**Directions for this task:** An unchanged copy of all the lines below is expected, and it should contain no pictures.

**Excerpts from a dataset:**
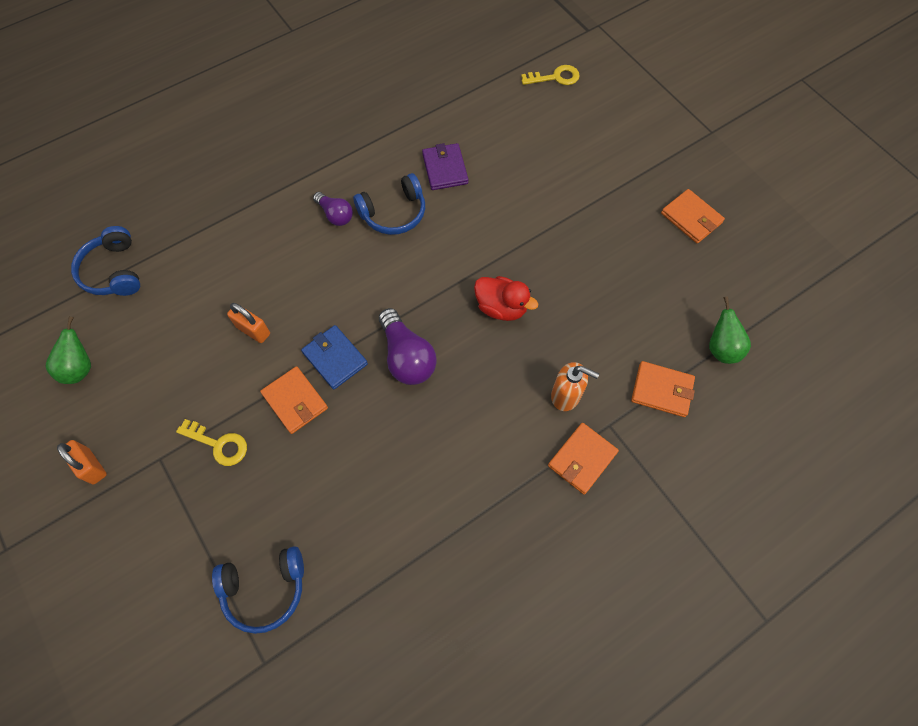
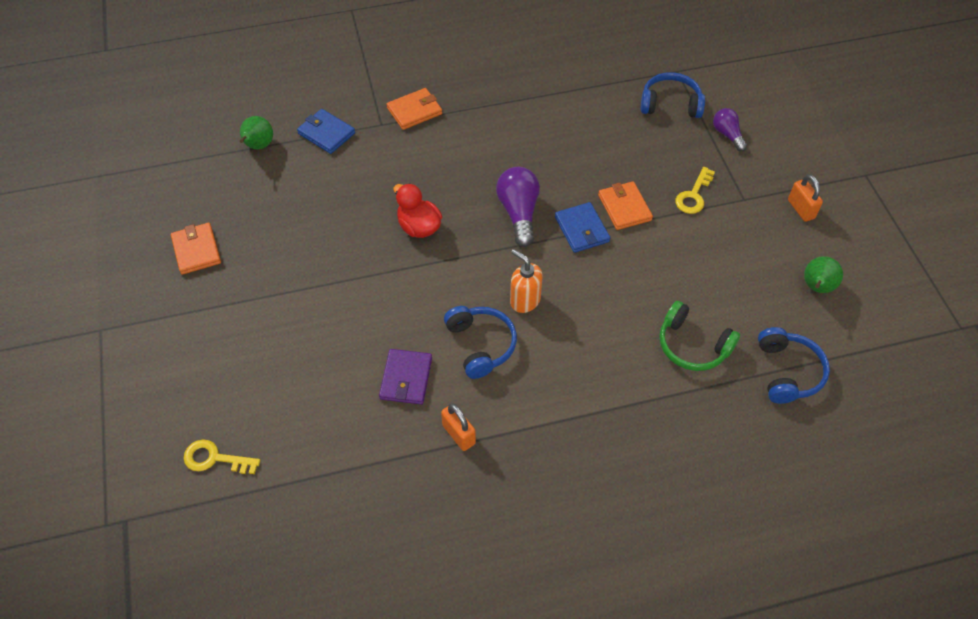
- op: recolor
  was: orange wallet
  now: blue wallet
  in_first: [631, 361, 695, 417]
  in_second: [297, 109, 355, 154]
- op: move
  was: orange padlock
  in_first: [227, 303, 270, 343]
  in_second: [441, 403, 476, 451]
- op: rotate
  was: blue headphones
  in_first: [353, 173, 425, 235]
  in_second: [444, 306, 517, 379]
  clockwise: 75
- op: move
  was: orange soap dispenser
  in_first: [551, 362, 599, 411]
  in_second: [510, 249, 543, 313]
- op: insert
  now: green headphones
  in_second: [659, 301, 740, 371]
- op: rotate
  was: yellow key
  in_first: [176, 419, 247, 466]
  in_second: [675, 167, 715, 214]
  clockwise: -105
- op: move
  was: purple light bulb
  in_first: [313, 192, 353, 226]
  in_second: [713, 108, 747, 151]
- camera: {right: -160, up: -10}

**Solved problem:**
- op: recolor
  was: orange wallet
  now: blue wallet
  in_first: [631, 361, 695, 417]
  in_second: [297, 109, 355, 154]
- op: move
  was: orange padlock
  in_first: [227, 303, 270, 343]
  in_second: [441, 403, 476, 451]
- op: rotate
  was: blue headphones
  in_first: [353, 173, 425, 235]
  in_second: [444, 306, 517, 379]
  clockwise: 75
- op: move
  was: orange soap dispenser
  in_first: [551, 362, 599, 411]
  in_second: [510, 249, 543, 313]
- op: insert
  now: green headphones
  in_second: [659, 301, 740, 371]
- op: rotate
  was: yellow key
  in_first: [176, 419, 247, 466]
  in_second: [675, 167, 715, 214]
  clockwise: -105
- op: move
  was: purple light bulb
  in_first: [313, 192, 353, 226]
  in_second: [713, 108, 747, 151]
- camera: {right: -160, up: -10}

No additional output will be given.